+++ Excerpted data +++

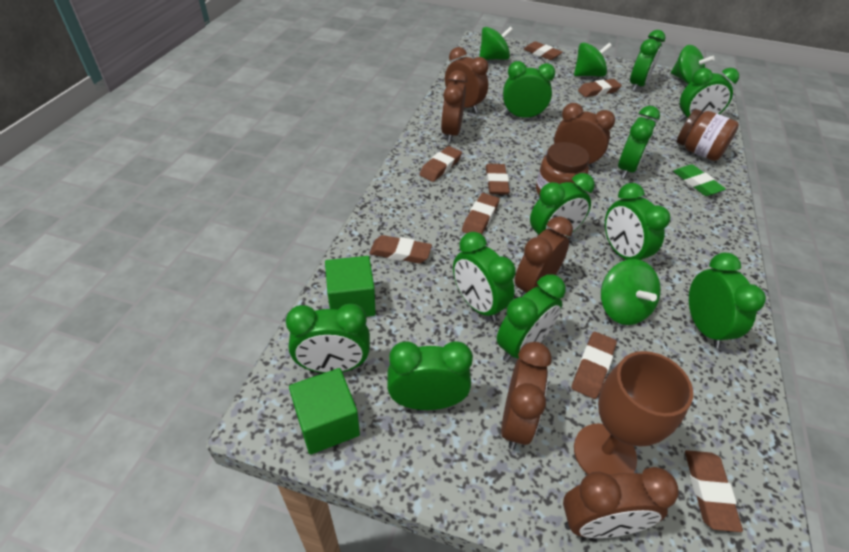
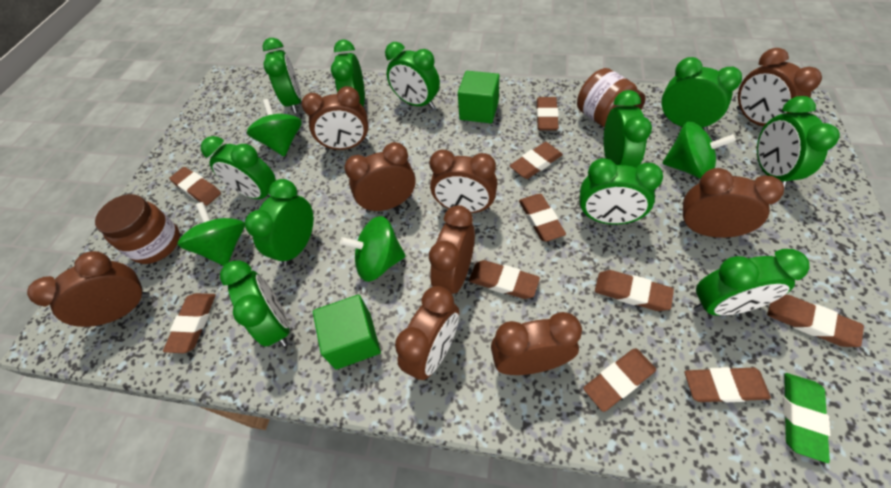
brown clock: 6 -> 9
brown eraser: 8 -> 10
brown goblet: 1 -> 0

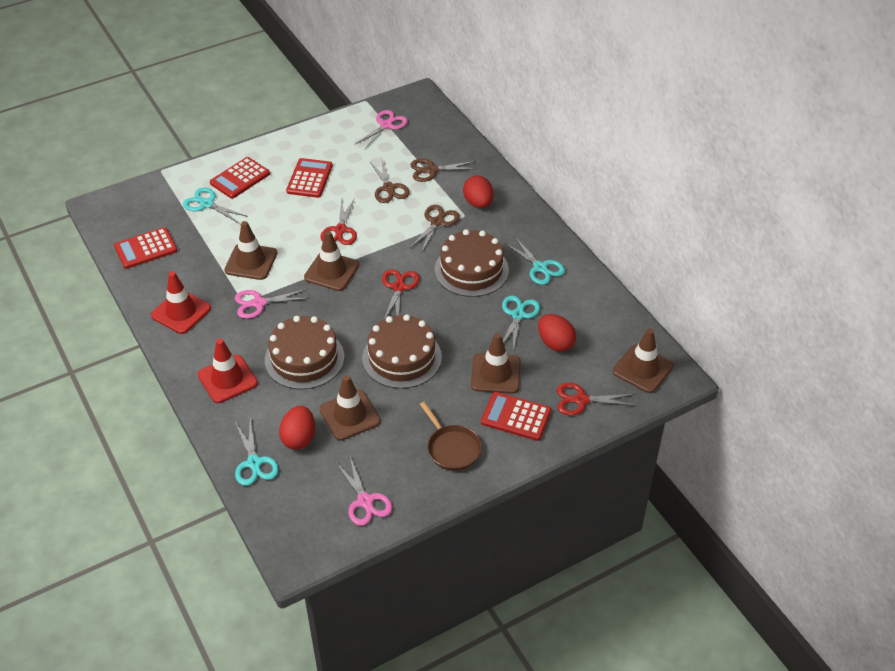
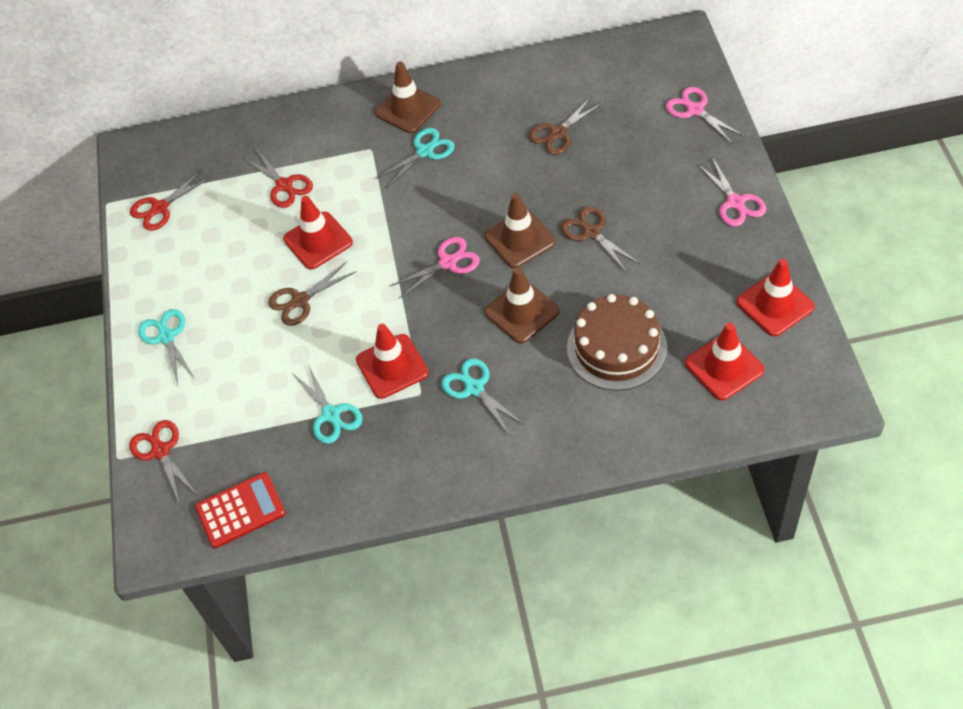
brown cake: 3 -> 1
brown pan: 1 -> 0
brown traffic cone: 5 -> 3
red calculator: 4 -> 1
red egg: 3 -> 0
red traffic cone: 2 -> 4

+++
+++ Excerpted data +++

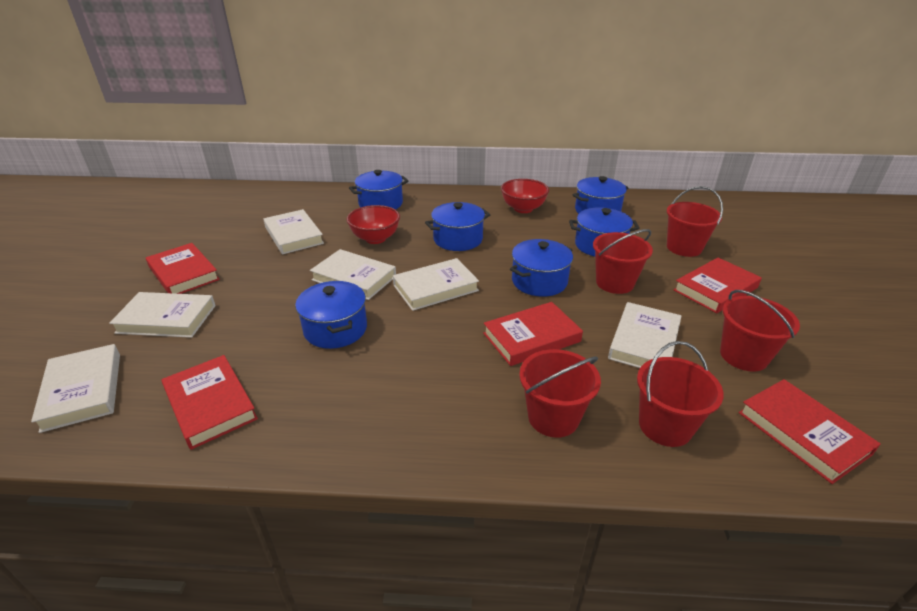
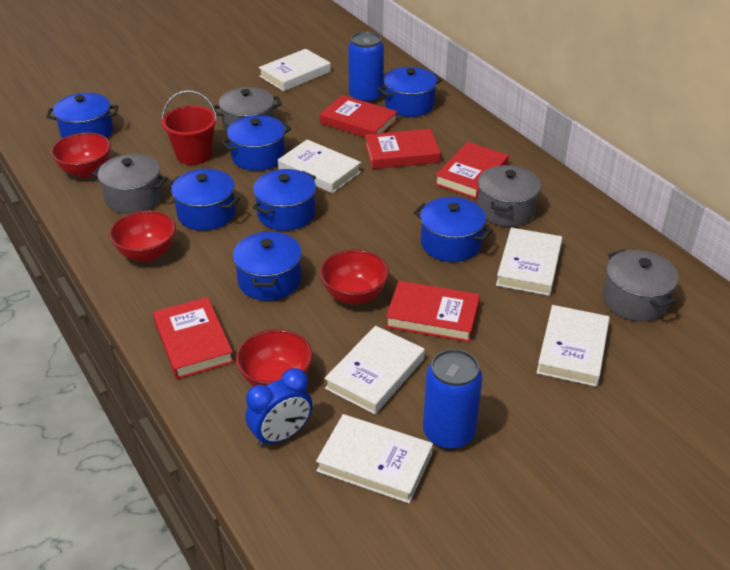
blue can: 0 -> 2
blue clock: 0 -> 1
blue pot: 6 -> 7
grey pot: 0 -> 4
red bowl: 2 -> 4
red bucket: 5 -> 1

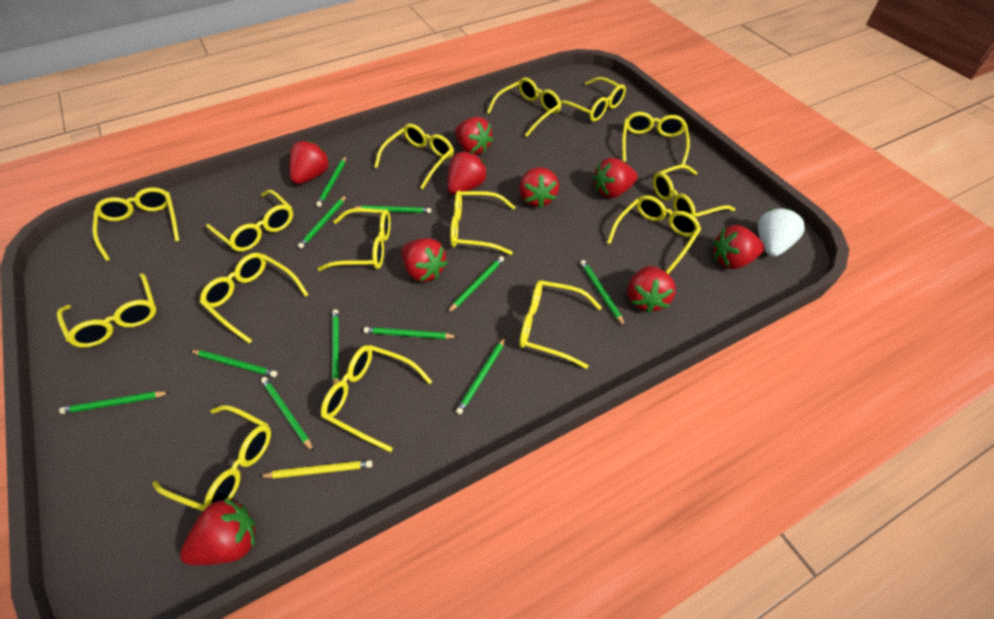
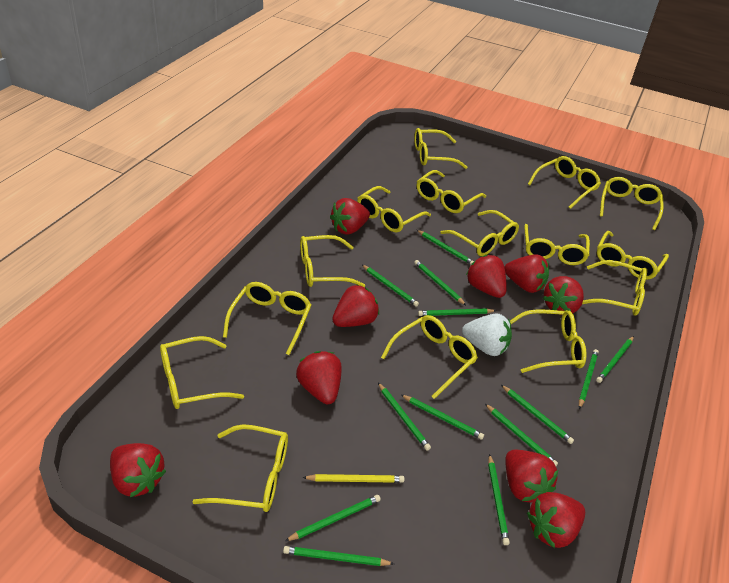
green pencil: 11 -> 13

+++

Work request: With the pictures omitted, print the lines above exactly, beginning at the line with "blue can: 0 -> 2" and going on through the line with "green pencil: 11 -> 13".

Problem solution:
blue can: 0 -> 2
blue clock: 0 -> 1
blue pot: 6 -> 7
grey pot: 0 -> 4
red bowl: 2 -> 4
red bucket: 5 -> 1

green pencil: 11 -> 13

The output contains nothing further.